*Task details:*
An exact copy is needed of the lines in the entries below from the line with "(555, 355) = (565, 312): green" up to and including the line with "(598, 229) = (406, 176): none -> blue bowl", and of nothing else. Leave the pictures out.

BEGIN Supplied entries

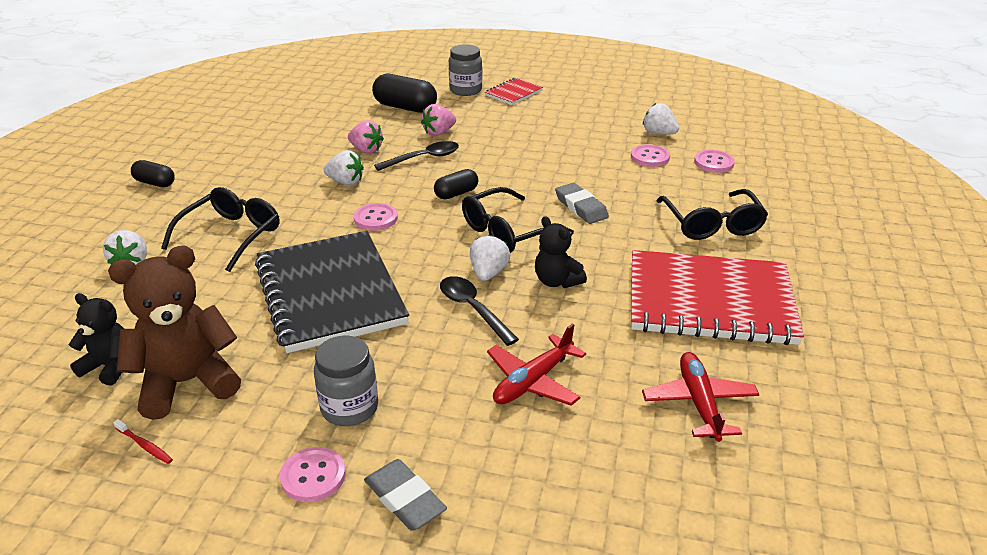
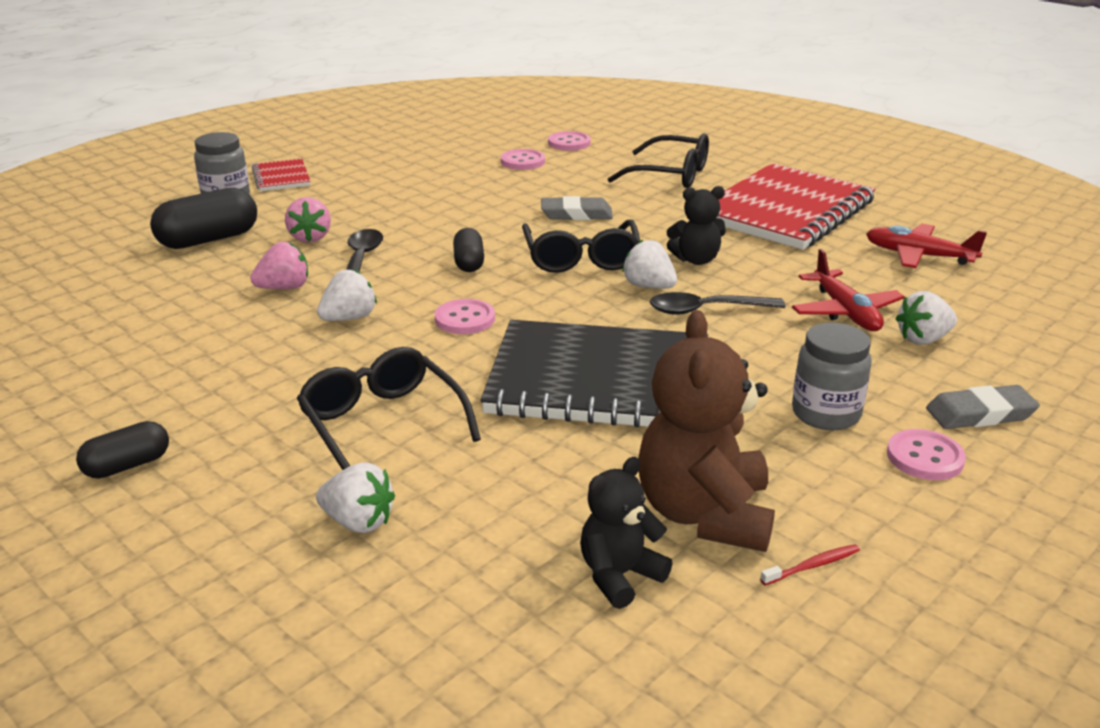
camera: 60 degrees left, 5 degrees down
(658, 133) = (482, 145): white strawberry -> white strawberry (923, 339)

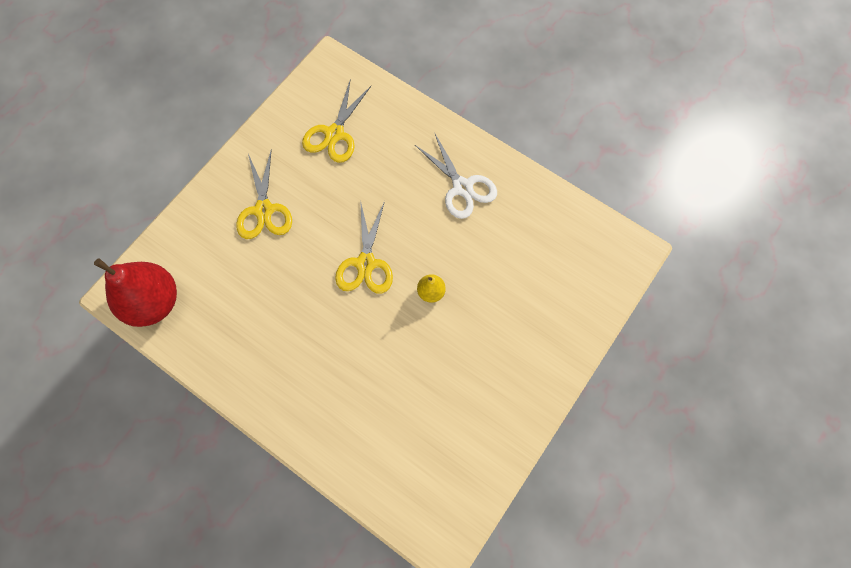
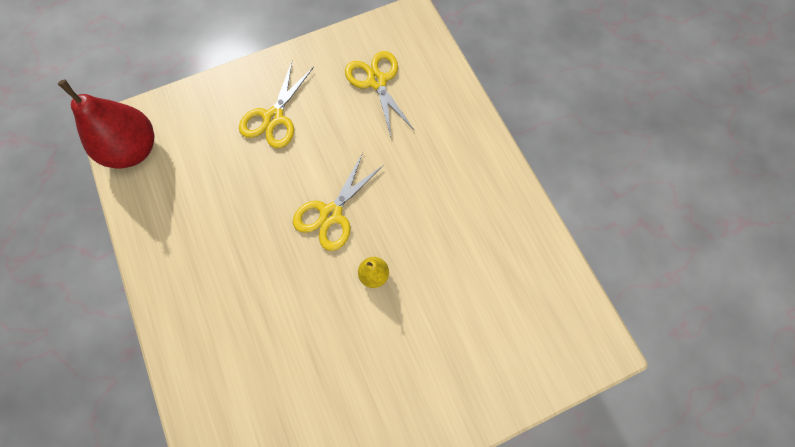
camera: 30 degrees right, 0 degrees up
(334, 134) = (377, 81): yellow scissors -> yellow scissors turned 105 degrees clockwise
(462, 187) = (464, 190): white scissors -> none

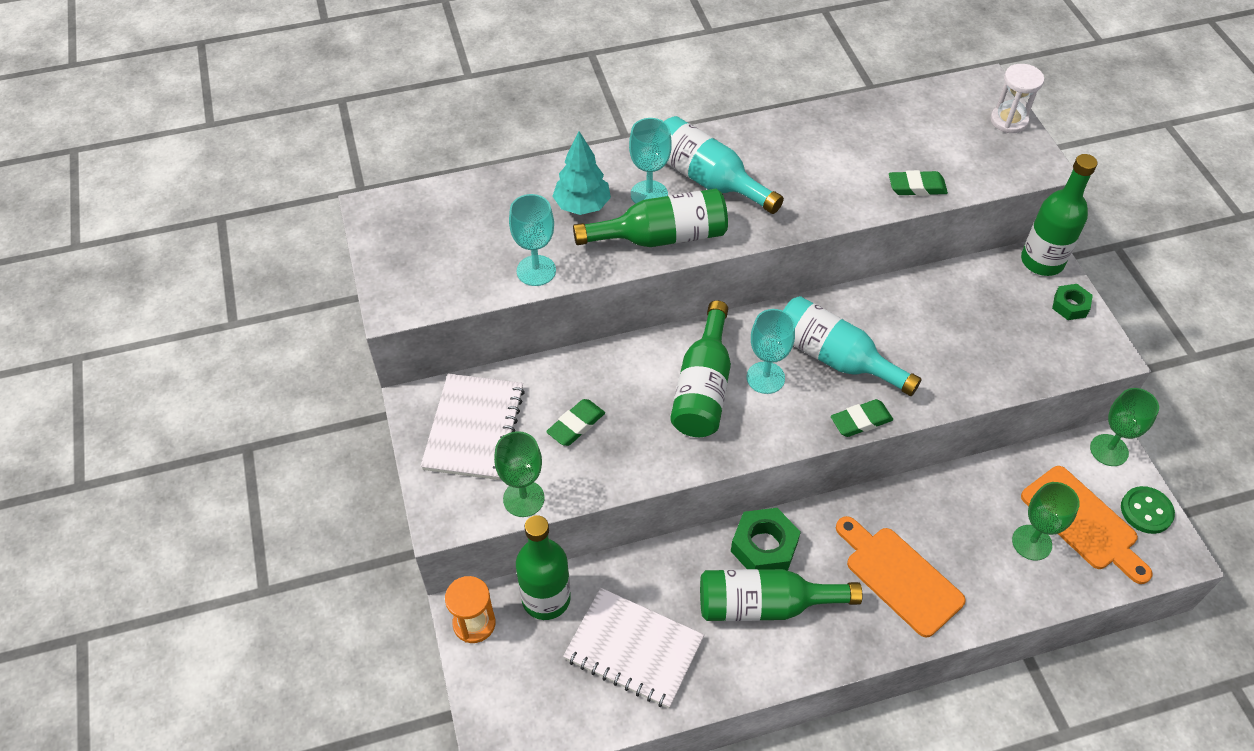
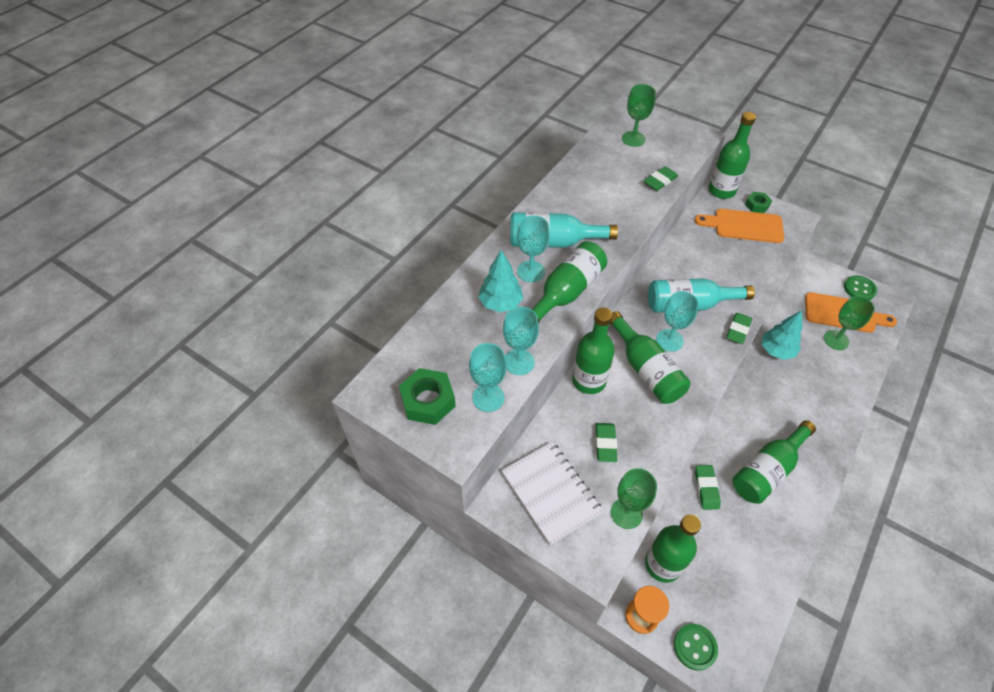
camera: 40 degrees left, 0 degrees up
(471, 282) = (488, 398): none -> turquoise goblet
(493, 689) = (695, 647): none -> green button
(629, 357) = (589, 381): none -> green bottle
(634, 649) = (736, 552): white notebook -> none
(674, 569) = (706, 488): none -> green eraser
(764, 547) = (733, 438): green nut -> green nut (428, 401)
(899, 576) = (805, 403): orange cutting board -> orange cutting board (744, 226)
(933, 499) = (776, 350): none -> turquoise tree
(1008, 121) = (661, 121): white hourglass -> none
(1109, 450) = (815, 270): green goblet -> green goblet (633, 139)

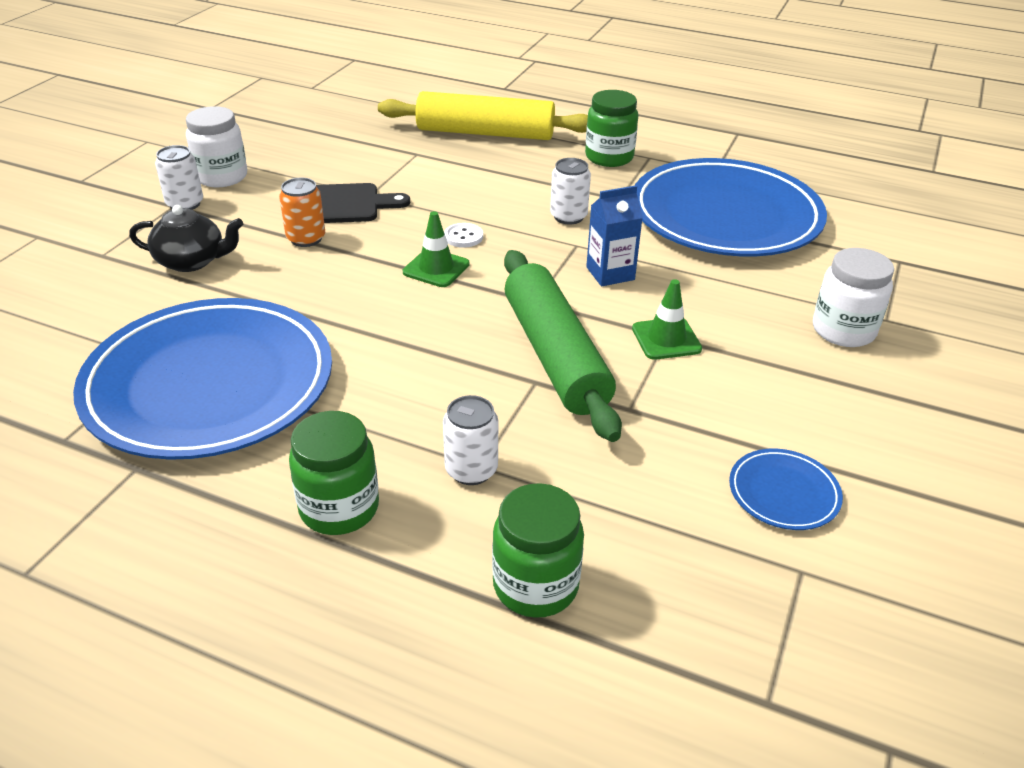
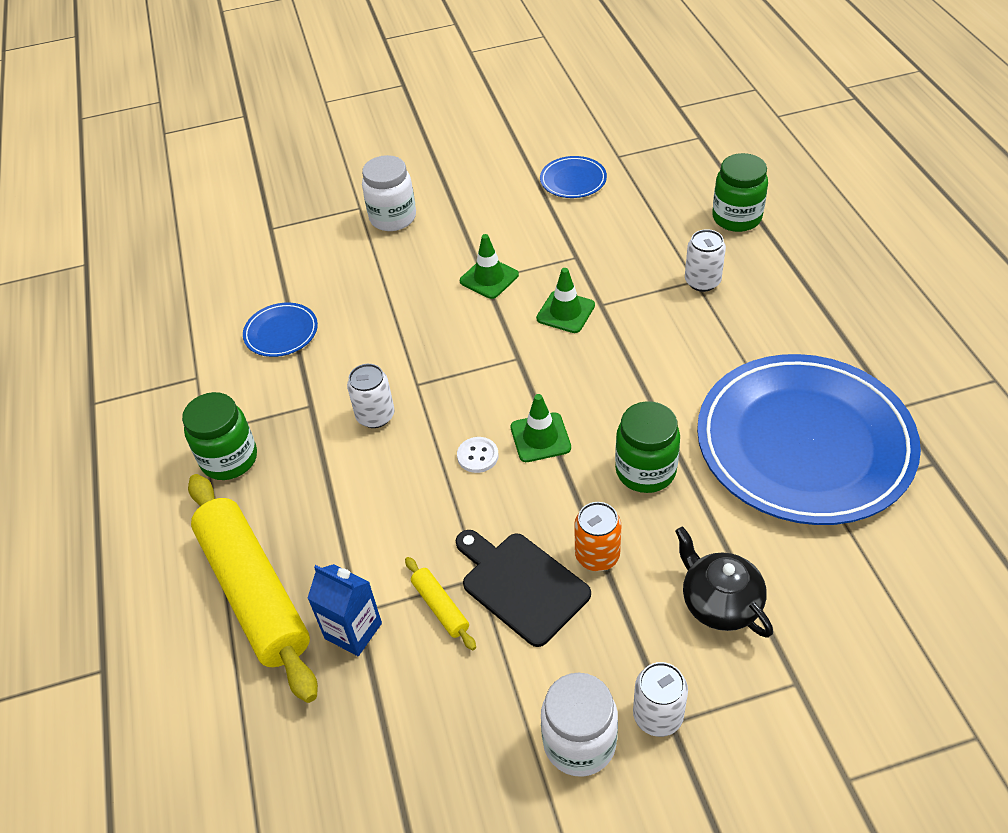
camera: 125 degrees left, 10 degrees up
(339, 508) = (793, 307): green jar -> green jar (645, 471)
(373, 176) = (440, 607): none -> yellow rolling pin
(555, 355) = (565, 312): green rolling pin -> green traffic cone
(610, 273) = (438, 344): blue carton -> blue carton (353, 631)
(725, 215) = (281, 332): blue plate -> blue plate, size x0.40

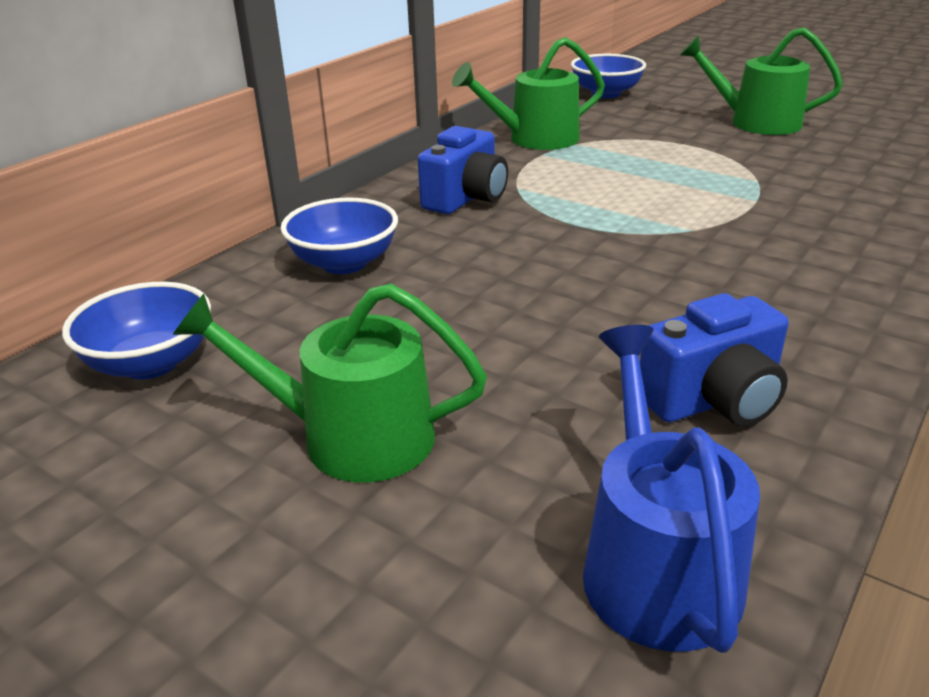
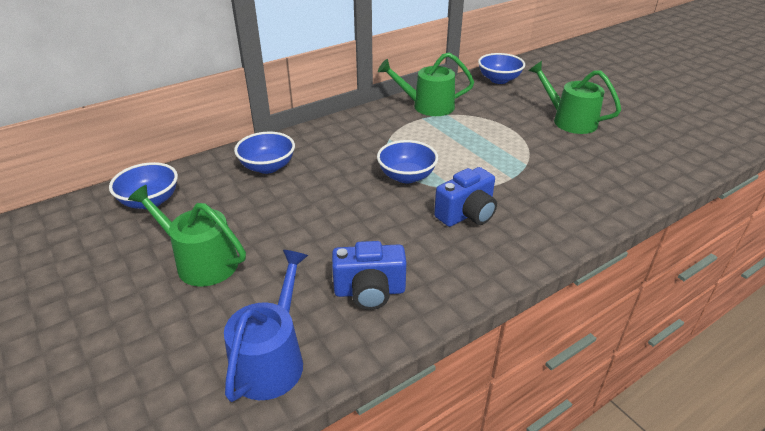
camera: 20 degrees right, 5 degrees up
(466, 199) = (356, 140): blue camera -> blue camera (467, 214)
(598, 229) = (406, 176): none -> blue bowl

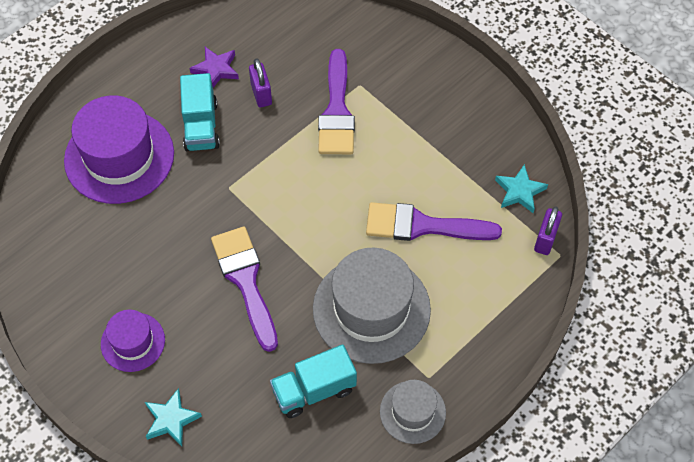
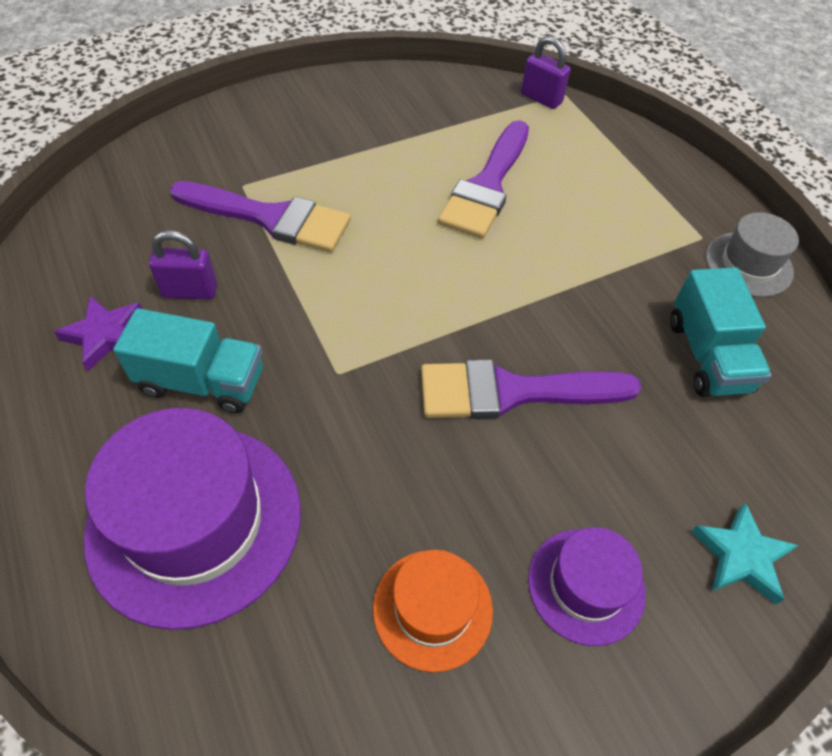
camera: 75 degrees left, 5 degrees down
(102, 273) = (433, 608): none -> orange hat
(371, 309) = (595, 264): grey hat -> none
(519, 191) = (471, 99): turquoise star -> none

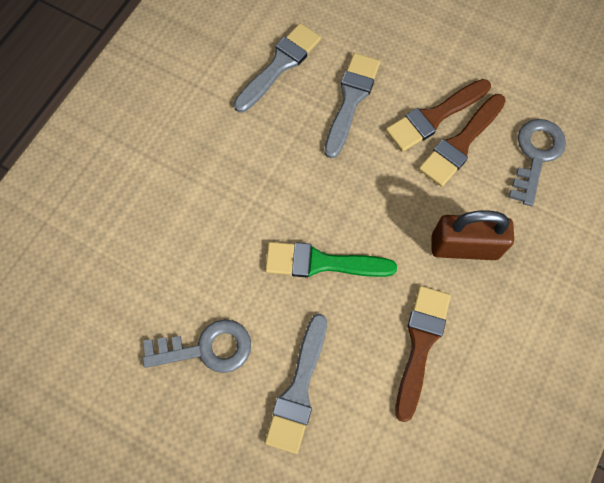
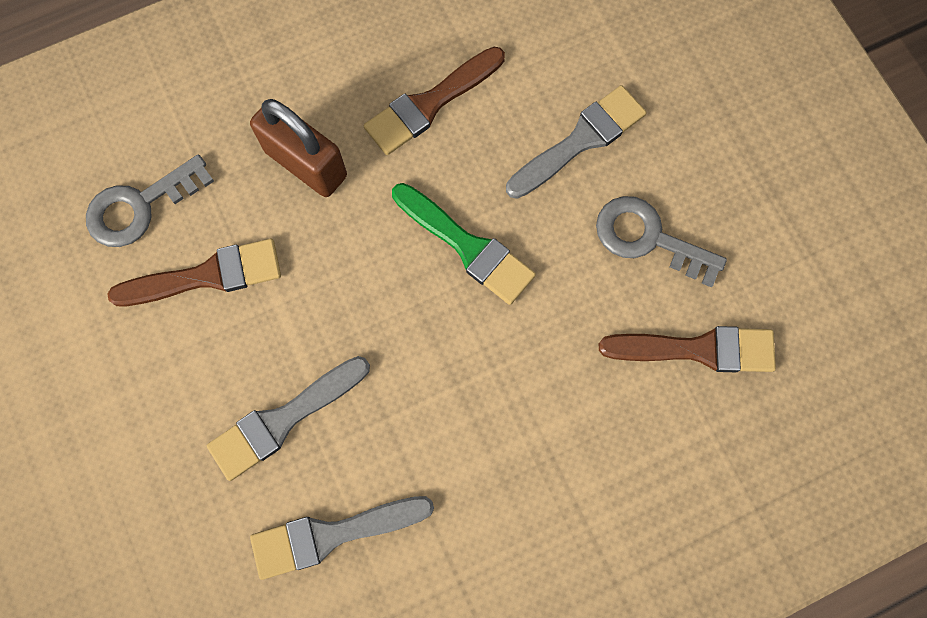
camera: 145 degrees left, 5 degrees up
(434, 117) = (207, 328): brown brush -> brown brush (698, 349)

END Supplied entries

*Response for this exercise:*
(555, 355) = (565, 312): green rolling pin -> green traffic cone
(610, 273) = (438, 344): blue carton -> blue carton (353, 631)
(725, 215) = (281, 332): blue plate -> blue plate, size x0.40

camera: 20 degrees right, 5 degrees up
(466, 199) = (356, 140): blue camera -> blue camera (467, 214)
(598, 229) = (406, 176): none -> blue bowl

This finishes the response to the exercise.